_Exercise details:_ Everything in the listing should be transcribed exactly, apart from the pictures.

_Given records:_
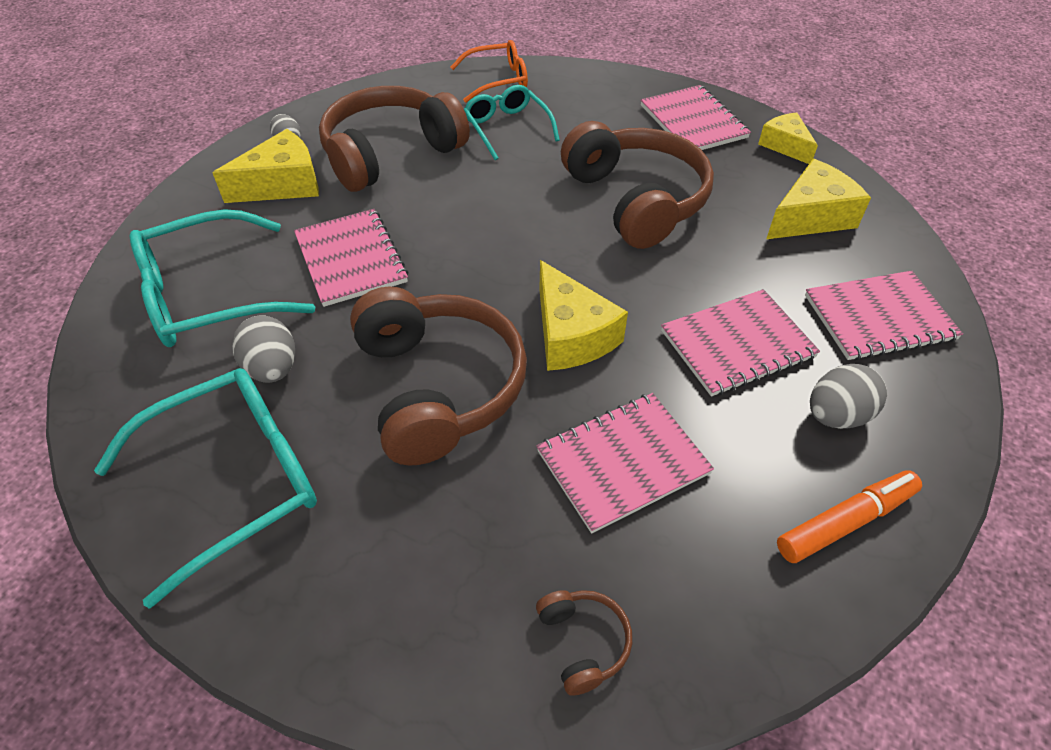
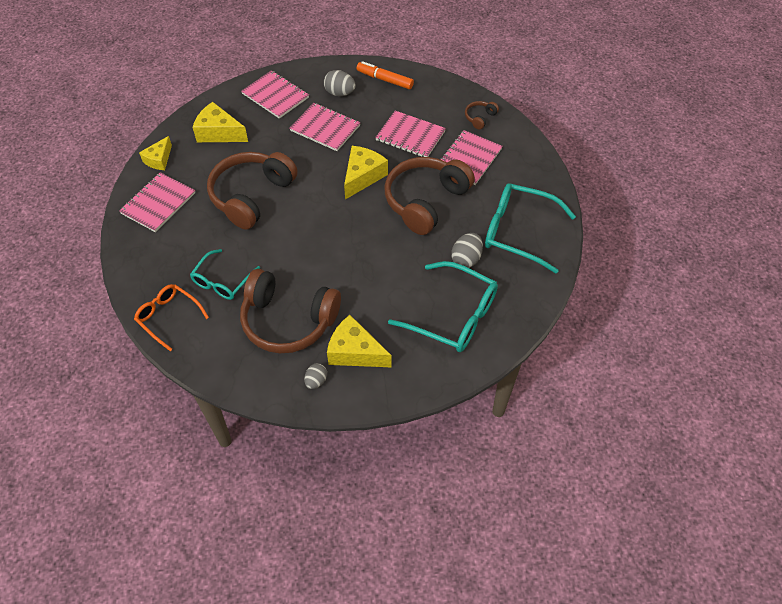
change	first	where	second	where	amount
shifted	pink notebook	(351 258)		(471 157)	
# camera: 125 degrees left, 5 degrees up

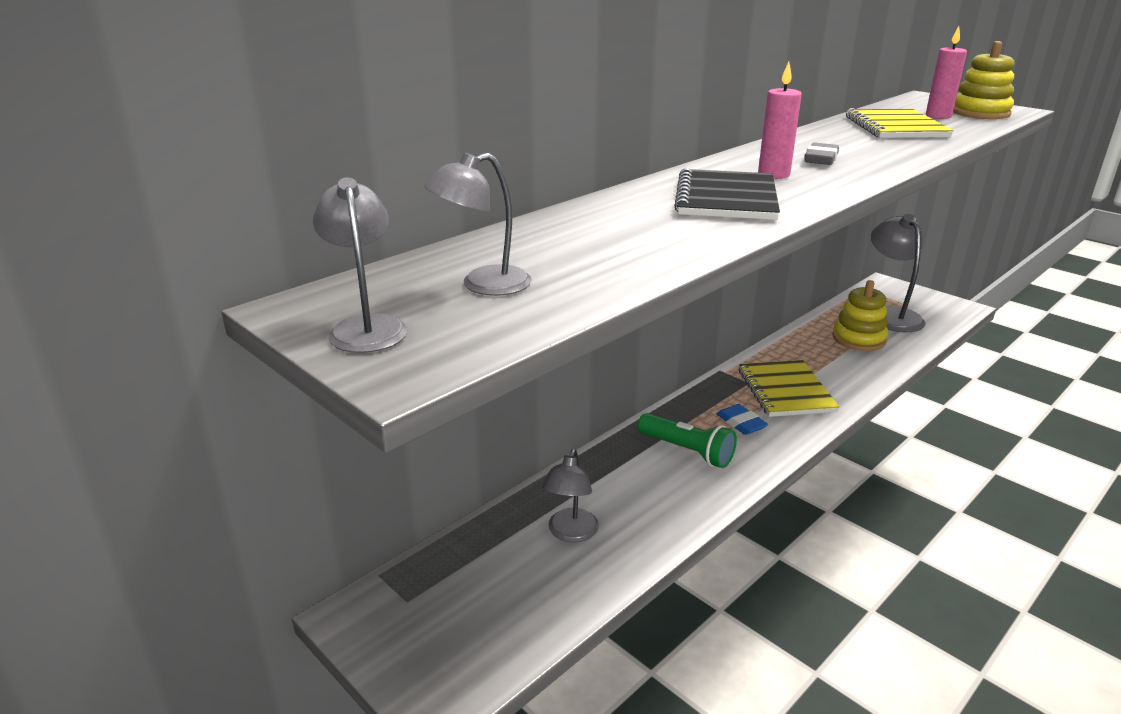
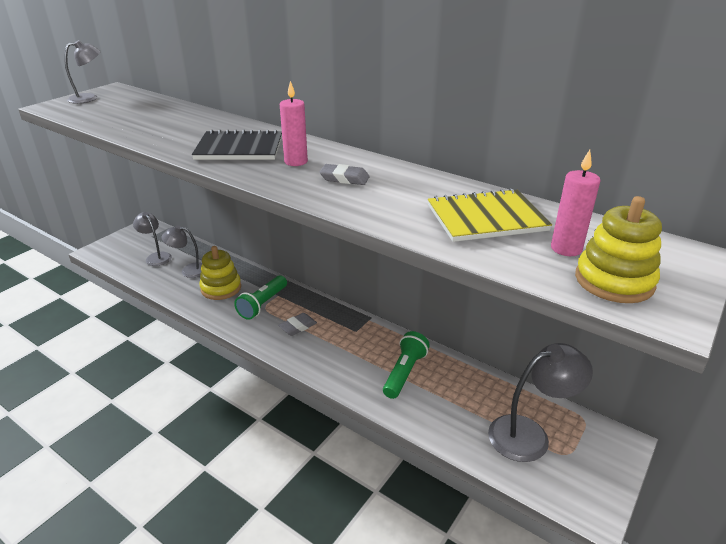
change	first	where	second	where	amount
shifted	grey lamp	(478 224)		(152 239)	
shifted	yellow stacking toy	(860 315)		(220 273)	
repainted	blue eraser	(742 419)	grey eraser	(297 324)	
new			green flashlight	(406 365)	
gone	yellow notebook	(789 388)			
# camera: 80 degrees right, 5 degrees up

_Solution for this task:_
change	first	where	second	where	amount
shifted	pink notebook	(351 258)		(471 157)	
# camera: 125 degrees left, 5 degrees up

change	first	where	second	where	amount
shifted	grey lamp	(478 224)		(152 239)	
shifted	yellow stacking toy	(860 315)		(220 273)	
repainted	blue eraser	(742 419)	grey eraser	(297 324)	
new			green flashlight	(406 365)	
gone	yellow notebook	(789 388)			
# camera: 80 degrees right, 5 degrees up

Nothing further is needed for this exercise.